**TASK PROMPT**
Find the line containing "(348, 545) = (335, 125): black" in the records below. Copy exactly that line and each one after it, ending at the line containing "(463, 235) = (603, 237): yellow", and nothing more.

**INPUT**
..............................

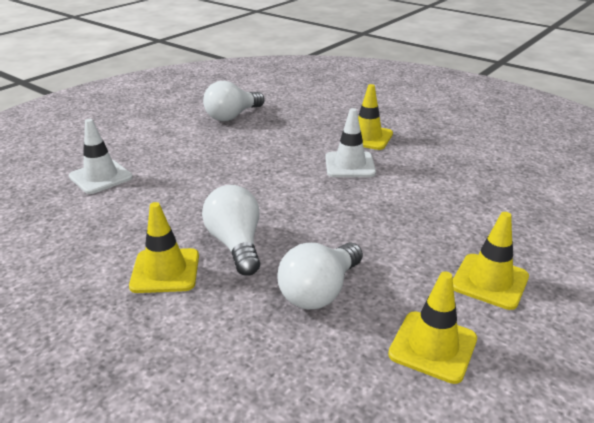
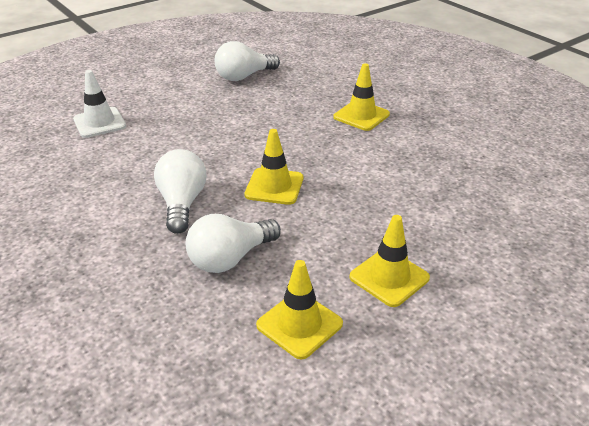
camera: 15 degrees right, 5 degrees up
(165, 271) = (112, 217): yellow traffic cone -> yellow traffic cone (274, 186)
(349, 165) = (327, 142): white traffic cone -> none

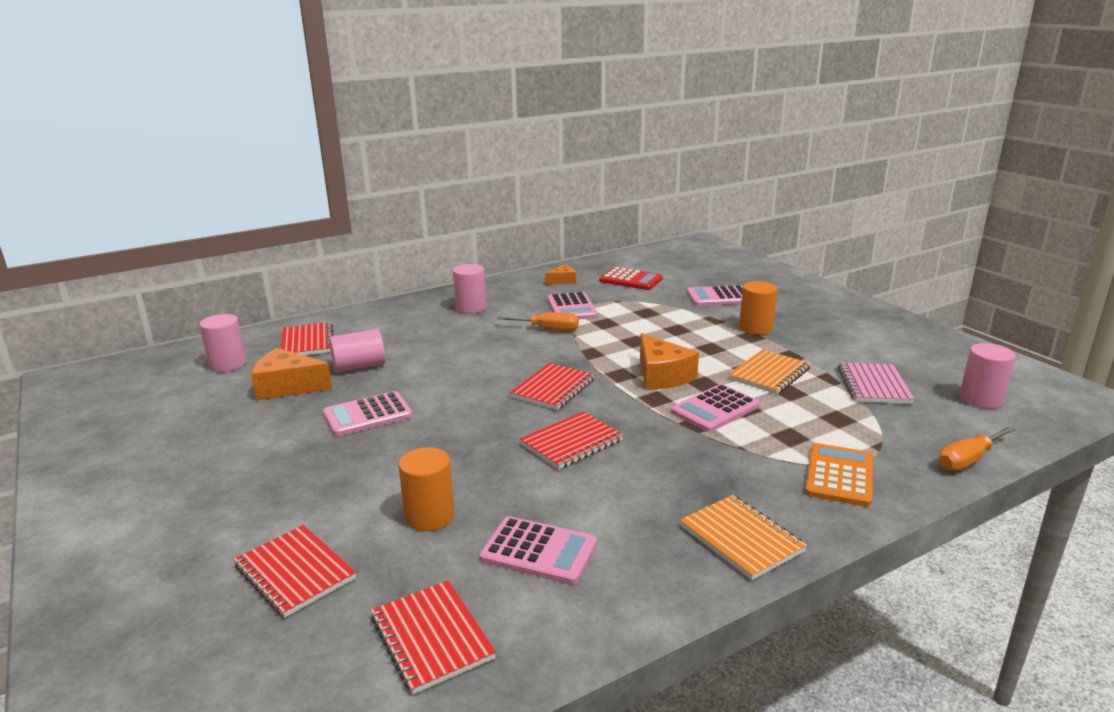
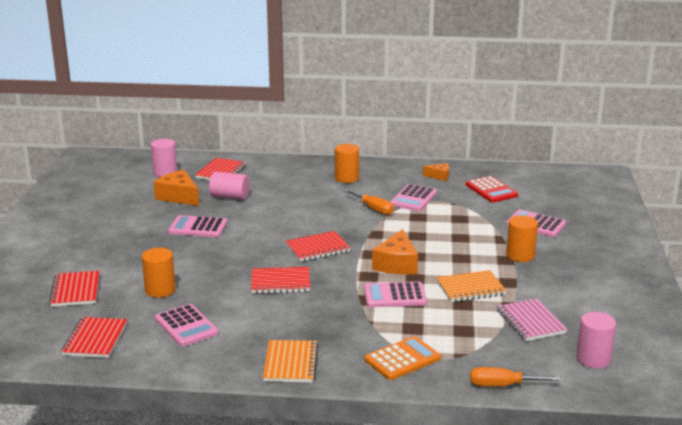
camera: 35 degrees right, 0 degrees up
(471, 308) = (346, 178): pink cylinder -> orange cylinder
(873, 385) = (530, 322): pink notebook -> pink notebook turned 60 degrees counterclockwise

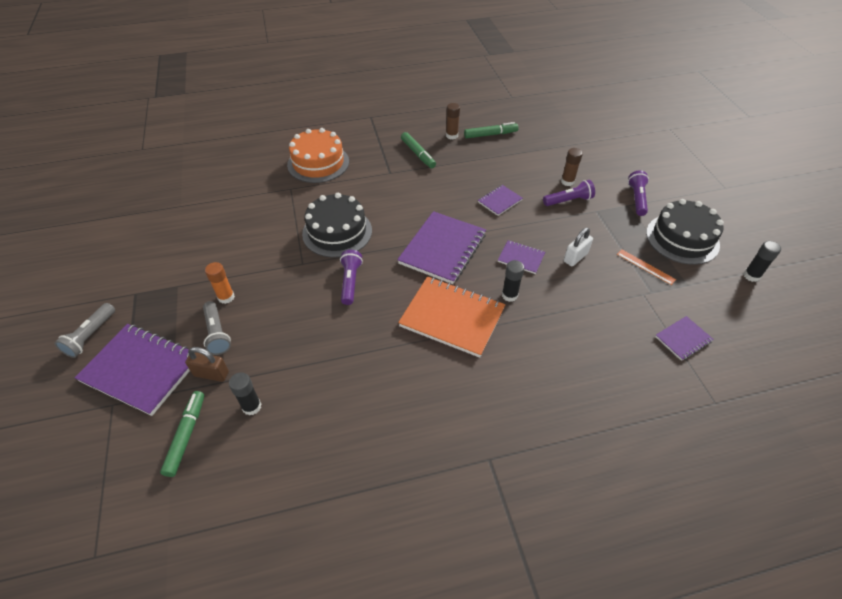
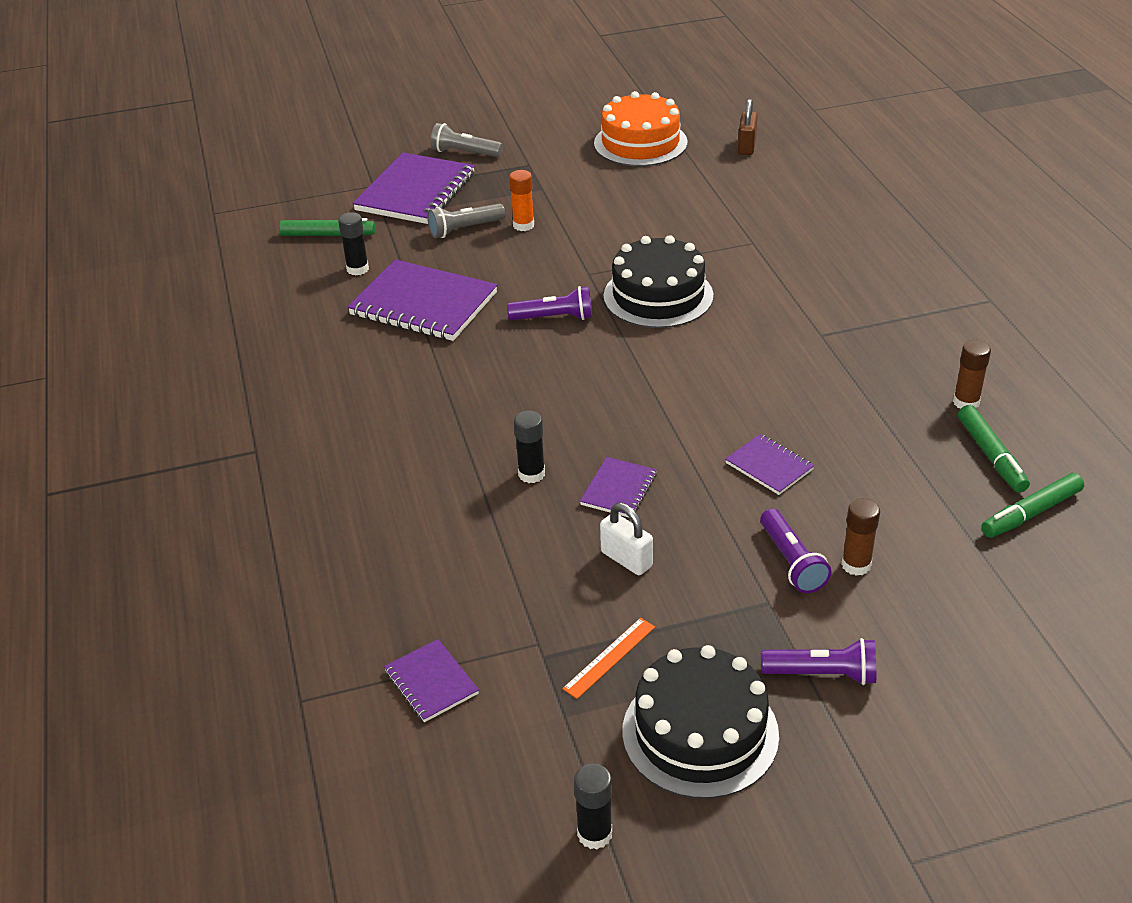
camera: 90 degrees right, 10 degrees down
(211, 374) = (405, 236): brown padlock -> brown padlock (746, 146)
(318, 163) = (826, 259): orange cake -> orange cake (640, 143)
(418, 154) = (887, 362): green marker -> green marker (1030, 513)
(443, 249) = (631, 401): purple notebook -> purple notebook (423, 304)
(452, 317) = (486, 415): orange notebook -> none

..............................

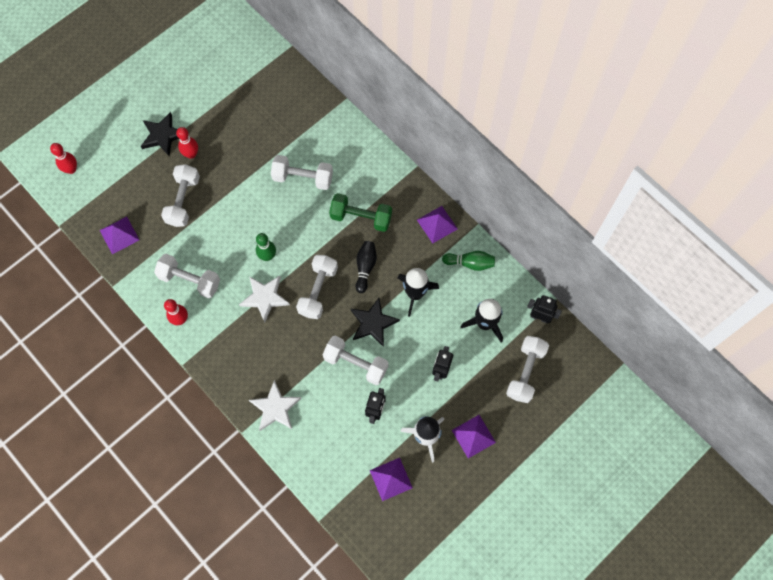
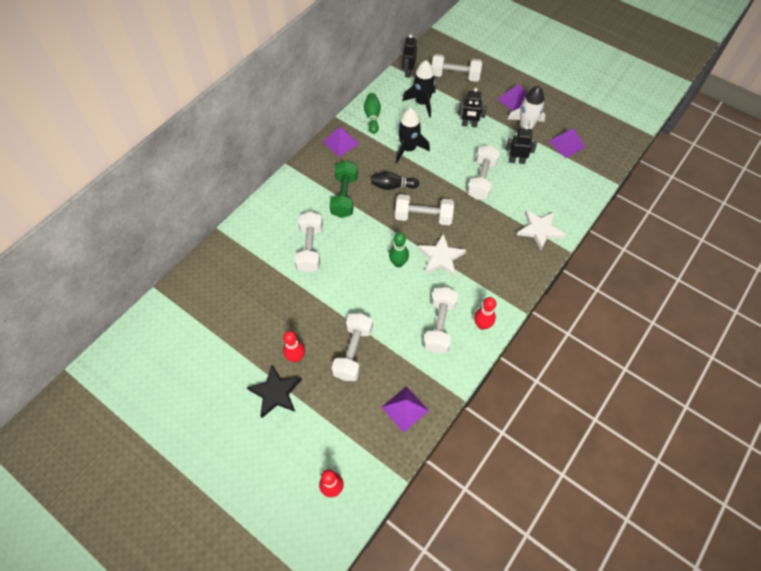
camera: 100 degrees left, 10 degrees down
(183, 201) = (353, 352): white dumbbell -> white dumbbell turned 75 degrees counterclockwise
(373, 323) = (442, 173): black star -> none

..............................

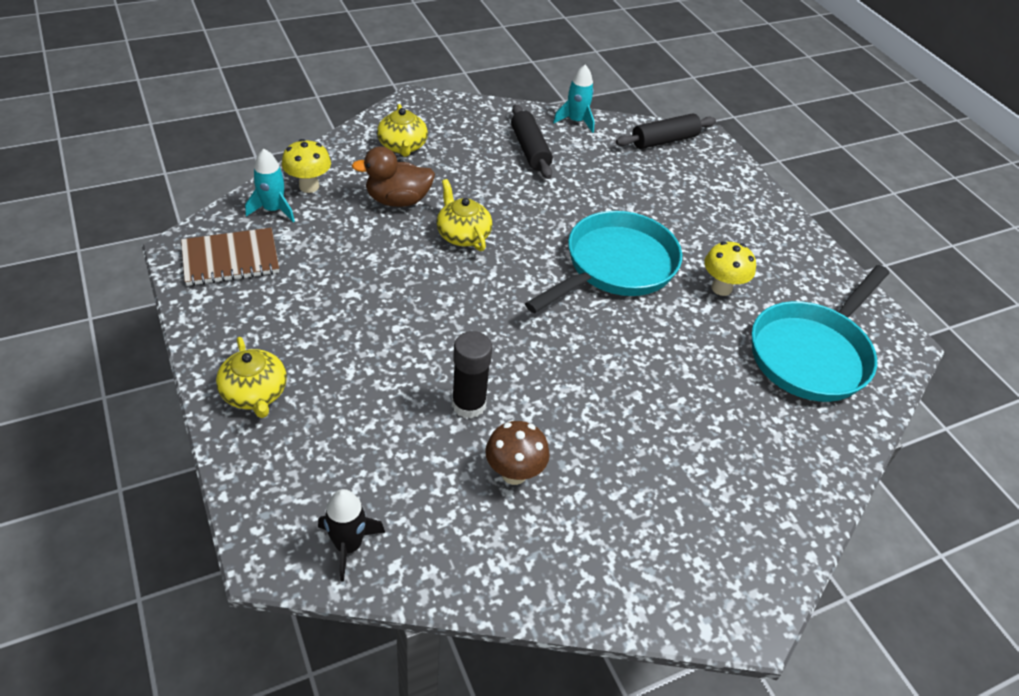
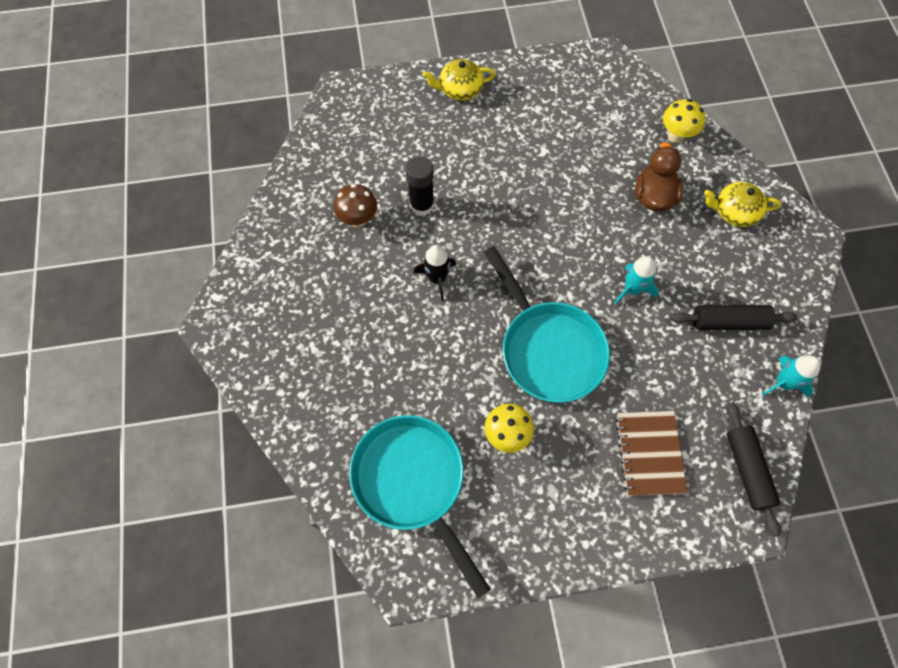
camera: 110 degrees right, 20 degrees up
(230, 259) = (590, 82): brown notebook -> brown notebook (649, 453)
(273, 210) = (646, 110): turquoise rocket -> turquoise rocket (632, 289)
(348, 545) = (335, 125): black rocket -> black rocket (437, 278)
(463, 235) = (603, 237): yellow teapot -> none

..............................

**EXPECTED ANSWER**
(348, 545) = (335, 125): black rocket -> black rocket (437, 278)
(463, 235) = (603, 237): yellow teapot -> none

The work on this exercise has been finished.